> Exercise: Reproduce the source data lines verbatim, beginning with the first line and ending with the line that contains "so click(x=495, y=400).".

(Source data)
-----

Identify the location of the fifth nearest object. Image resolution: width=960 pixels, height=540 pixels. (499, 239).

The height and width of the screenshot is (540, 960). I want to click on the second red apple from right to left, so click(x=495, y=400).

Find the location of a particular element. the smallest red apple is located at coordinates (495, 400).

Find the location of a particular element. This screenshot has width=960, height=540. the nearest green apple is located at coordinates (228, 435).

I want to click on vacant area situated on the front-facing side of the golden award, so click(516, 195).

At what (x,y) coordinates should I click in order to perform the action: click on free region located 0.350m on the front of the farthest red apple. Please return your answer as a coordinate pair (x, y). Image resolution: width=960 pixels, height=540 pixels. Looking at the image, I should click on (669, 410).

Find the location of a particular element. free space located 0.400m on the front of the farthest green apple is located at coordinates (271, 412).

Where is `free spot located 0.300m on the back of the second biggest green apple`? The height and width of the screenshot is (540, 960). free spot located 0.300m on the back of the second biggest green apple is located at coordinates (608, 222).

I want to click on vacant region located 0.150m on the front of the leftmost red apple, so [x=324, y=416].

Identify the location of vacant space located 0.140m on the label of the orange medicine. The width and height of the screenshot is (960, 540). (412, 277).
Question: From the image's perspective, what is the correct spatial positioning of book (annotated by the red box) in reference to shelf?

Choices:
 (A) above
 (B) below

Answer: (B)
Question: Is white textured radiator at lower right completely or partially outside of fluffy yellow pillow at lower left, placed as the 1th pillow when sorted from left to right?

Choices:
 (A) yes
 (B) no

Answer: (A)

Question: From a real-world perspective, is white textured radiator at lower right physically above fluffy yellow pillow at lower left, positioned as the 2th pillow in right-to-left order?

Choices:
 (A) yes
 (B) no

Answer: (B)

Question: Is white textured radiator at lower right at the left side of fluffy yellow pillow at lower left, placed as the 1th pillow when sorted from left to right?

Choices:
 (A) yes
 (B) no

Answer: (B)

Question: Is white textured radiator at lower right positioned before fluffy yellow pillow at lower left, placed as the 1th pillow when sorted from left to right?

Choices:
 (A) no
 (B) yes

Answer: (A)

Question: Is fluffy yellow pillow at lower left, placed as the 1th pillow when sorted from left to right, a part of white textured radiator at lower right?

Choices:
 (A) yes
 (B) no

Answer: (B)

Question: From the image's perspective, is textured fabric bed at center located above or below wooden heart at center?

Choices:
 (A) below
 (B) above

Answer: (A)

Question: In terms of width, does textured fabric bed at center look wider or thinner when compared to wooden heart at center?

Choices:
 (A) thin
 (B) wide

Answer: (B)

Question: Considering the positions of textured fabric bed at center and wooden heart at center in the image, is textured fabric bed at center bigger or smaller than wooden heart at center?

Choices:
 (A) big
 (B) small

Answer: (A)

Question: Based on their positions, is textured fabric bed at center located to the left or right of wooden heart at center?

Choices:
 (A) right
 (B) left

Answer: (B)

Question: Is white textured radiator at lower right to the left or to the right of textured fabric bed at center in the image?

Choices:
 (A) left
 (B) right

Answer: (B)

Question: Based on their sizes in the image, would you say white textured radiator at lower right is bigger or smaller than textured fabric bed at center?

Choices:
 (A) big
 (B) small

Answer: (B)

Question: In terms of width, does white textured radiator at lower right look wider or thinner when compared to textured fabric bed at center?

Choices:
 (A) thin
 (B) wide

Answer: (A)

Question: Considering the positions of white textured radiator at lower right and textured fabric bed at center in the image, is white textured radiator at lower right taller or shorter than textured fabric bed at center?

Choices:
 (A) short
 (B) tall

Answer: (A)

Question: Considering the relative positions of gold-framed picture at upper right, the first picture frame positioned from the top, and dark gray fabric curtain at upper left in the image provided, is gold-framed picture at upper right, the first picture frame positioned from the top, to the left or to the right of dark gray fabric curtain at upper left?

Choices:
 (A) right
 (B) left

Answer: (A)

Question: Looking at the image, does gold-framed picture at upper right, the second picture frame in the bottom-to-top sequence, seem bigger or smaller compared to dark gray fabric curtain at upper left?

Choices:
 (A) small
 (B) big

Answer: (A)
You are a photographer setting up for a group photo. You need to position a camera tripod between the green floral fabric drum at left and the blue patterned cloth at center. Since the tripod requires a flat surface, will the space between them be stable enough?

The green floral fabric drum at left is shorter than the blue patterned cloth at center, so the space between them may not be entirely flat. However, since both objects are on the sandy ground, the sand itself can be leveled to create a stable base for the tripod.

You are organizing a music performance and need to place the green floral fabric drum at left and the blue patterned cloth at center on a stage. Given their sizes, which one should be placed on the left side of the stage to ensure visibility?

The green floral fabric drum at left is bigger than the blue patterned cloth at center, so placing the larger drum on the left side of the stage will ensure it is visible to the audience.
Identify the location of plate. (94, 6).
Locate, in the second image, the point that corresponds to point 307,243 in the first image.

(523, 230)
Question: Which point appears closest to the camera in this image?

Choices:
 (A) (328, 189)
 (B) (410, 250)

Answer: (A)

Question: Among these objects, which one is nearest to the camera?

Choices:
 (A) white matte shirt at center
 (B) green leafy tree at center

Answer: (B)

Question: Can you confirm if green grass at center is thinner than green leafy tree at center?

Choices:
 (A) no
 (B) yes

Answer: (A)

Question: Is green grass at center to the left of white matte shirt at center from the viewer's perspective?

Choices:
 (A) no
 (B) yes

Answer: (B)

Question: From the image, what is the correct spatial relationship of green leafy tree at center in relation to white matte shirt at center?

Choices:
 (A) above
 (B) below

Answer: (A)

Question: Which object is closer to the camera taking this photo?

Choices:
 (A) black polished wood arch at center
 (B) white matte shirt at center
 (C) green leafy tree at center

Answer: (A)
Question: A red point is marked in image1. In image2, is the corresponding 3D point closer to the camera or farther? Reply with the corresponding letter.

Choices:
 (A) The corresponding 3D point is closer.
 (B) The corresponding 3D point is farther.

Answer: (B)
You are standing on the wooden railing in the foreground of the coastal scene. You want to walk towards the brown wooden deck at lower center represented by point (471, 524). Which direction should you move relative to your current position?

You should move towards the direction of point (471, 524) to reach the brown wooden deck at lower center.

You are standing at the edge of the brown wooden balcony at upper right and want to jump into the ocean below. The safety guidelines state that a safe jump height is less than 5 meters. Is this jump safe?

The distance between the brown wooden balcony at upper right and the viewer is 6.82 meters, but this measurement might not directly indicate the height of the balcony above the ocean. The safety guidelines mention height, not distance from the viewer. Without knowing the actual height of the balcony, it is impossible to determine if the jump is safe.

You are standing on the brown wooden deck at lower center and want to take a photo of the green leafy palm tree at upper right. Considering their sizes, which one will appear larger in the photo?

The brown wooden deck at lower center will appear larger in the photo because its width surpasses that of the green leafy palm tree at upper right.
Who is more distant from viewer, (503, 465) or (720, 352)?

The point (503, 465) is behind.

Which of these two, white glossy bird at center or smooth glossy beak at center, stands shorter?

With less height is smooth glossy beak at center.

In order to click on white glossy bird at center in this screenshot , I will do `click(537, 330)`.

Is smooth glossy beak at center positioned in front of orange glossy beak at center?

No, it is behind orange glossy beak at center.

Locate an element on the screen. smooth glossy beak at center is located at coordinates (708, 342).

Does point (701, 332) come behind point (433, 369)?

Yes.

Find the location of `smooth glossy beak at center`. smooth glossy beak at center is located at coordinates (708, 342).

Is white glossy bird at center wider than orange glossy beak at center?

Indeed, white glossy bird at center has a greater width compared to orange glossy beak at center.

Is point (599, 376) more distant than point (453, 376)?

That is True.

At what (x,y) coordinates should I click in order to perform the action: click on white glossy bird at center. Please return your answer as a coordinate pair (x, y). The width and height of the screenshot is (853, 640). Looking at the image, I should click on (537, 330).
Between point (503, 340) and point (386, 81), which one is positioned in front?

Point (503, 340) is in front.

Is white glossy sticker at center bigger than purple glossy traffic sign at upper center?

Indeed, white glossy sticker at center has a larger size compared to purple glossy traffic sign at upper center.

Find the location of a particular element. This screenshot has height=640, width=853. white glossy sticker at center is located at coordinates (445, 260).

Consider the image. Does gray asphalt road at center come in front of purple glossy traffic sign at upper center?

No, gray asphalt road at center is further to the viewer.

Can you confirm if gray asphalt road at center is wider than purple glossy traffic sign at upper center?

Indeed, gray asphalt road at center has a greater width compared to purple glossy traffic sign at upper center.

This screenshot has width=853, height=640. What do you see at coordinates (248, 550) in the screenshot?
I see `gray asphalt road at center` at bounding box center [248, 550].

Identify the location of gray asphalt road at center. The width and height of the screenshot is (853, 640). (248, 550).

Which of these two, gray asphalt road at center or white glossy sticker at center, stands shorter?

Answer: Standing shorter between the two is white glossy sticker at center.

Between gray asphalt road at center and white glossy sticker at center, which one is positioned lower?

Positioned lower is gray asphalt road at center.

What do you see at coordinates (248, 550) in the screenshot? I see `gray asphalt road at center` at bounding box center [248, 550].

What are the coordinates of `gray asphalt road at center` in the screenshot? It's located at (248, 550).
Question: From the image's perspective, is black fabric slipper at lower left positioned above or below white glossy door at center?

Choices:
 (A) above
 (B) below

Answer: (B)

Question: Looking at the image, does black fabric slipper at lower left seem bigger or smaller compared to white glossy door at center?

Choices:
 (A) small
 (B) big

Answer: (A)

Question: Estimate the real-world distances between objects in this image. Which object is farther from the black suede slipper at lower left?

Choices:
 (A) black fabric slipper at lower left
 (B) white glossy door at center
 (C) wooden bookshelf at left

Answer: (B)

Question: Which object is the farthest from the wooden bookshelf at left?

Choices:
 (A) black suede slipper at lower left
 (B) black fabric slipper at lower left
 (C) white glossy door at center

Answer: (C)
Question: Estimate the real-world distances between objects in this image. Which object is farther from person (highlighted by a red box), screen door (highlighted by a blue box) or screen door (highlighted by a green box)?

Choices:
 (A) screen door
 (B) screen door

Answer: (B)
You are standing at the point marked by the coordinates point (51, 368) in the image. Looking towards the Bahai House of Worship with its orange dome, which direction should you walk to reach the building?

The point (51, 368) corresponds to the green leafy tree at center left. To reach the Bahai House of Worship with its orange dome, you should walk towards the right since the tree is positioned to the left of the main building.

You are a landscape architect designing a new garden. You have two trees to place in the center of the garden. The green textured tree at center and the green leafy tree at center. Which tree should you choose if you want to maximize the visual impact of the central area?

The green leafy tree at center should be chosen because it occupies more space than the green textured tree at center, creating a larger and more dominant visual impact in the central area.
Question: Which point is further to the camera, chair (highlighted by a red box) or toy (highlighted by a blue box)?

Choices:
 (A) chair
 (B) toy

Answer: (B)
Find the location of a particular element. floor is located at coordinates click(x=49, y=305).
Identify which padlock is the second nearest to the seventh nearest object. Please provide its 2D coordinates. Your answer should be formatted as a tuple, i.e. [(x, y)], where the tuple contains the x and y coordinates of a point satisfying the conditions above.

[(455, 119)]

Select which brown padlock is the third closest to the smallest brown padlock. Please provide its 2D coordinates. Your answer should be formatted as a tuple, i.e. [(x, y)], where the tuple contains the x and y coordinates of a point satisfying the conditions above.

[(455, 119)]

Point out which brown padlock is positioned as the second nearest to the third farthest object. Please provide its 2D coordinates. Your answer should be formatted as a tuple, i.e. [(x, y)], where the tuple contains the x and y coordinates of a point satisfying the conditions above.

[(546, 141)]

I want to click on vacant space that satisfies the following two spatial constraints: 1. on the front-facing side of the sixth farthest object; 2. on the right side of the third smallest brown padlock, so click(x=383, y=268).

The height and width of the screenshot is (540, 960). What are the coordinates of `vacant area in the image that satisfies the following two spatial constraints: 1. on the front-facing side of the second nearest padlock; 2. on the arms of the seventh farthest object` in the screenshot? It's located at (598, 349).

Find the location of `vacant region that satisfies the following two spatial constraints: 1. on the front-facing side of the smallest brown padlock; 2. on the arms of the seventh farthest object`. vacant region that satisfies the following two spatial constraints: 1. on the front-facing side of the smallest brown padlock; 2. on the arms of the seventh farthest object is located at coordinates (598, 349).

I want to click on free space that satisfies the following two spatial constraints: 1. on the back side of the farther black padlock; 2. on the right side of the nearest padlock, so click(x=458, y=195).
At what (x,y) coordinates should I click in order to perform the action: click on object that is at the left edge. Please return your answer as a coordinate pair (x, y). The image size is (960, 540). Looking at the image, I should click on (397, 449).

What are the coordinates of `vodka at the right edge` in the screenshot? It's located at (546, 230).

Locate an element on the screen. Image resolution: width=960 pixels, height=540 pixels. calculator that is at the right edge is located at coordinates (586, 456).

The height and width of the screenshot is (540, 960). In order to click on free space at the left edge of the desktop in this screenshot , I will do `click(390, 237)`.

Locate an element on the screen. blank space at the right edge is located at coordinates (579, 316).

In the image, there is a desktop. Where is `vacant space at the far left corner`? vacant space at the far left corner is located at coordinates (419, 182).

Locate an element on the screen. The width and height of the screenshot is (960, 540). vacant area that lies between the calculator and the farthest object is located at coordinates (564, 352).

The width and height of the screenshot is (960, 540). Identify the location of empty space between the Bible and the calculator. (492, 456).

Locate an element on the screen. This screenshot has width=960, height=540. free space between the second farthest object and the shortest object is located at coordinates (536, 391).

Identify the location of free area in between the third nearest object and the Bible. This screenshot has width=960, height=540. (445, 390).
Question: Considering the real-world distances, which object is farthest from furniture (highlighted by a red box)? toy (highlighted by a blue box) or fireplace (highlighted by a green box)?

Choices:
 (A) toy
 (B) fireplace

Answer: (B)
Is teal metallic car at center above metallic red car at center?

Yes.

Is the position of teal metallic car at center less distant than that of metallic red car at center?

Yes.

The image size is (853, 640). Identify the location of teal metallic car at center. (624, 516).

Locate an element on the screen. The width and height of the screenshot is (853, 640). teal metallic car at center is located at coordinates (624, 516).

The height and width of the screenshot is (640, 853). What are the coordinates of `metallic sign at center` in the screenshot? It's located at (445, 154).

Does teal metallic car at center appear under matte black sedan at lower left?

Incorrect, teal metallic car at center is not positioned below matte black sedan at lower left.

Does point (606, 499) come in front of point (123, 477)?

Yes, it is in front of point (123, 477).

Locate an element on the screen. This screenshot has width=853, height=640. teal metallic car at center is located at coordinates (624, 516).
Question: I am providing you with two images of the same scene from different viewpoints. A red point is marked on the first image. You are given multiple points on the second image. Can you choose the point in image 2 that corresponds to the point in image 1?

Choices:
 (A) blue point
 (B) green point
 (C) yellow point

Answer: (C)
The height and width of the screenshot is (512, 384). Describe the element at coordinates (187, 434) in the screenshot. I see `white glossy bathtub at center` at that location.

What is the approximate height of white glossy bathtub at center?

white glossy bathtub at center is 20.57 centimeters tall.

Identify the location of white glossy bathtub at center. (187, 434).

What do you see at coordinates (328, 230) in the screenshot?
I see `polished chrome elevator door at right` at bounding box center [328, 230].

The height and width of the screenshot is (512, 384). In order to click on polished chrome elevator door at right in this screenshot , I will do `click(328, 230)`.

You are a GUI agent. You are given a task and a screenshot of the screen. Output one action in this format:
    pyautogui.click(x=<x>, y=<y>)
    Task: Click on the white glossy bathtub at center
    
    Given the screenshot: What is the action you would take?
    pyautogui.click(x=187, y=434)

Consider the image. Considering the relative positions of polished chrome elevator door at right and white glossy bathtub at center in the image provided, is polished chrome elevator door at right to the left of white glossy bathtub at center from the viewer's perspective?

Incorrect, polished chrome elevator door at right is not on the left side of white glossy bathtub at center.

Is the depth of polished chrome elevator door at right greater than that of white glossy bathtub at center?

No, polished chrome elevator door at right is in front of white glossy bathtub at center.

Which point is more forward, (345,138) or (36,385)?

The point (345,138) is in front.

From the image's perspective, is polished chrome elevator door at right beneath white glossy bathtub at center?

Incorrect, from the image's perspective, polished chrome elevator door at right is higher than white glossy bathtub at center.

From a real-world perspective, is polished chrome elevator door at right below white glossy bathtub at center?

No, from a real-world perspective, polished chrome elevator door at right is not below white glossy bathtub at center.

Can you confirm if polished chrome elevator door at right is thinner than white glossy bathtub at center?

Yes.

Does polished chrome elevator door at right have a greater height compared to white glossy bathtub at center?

-----

> Written reply:
Identify the location of the fifth nearest object. Image resolution: width=960 pixels, height=540 pixels. (499, 239).

The height and width of the screenshot is (540, 960). I want to click on the second red apple from right to left, so click(x=495, y=400).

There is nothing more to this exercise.